## EXERCISE PROMPT
Transcribe the listing below only from the line with "(381, 126) = (327, 89): none -> orange spoon" up to and including the line with "(387, 601) = (721, 227): pink".

## PROVIDED DATA
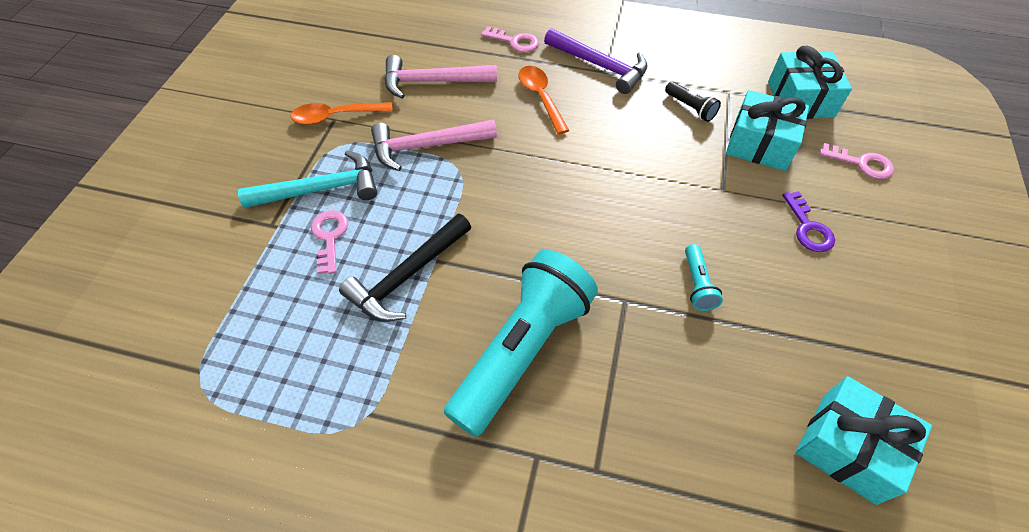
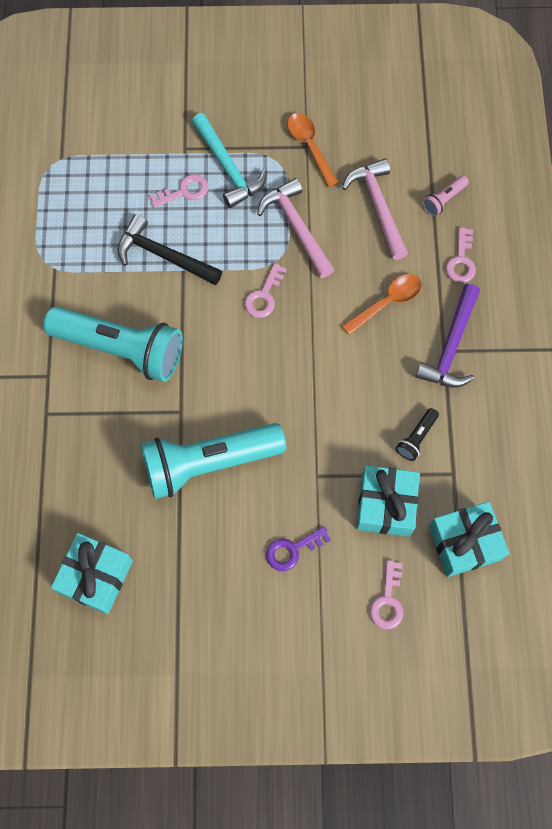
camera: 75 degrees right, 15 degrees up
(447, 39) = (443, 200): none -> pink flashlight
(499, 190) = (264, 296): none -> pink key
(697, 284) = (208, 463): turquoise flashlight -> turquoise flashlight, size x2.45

==

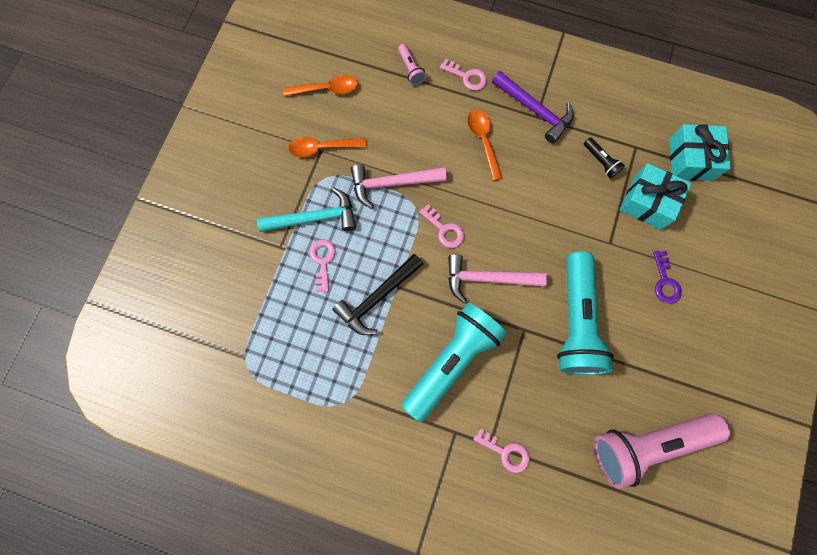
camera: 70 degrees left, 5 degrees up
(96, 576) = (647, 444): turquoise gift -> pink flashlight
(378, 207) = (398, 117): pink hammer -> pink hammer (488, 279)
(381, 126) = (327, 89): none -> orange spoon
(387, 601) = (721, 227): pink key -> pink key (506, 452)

## SOLUTION TO THE EXERCISE
(381, 126) = (327, 89): none -> orange spoon
(387, 601) = (721, 227): pink key -> pink key (506, 452)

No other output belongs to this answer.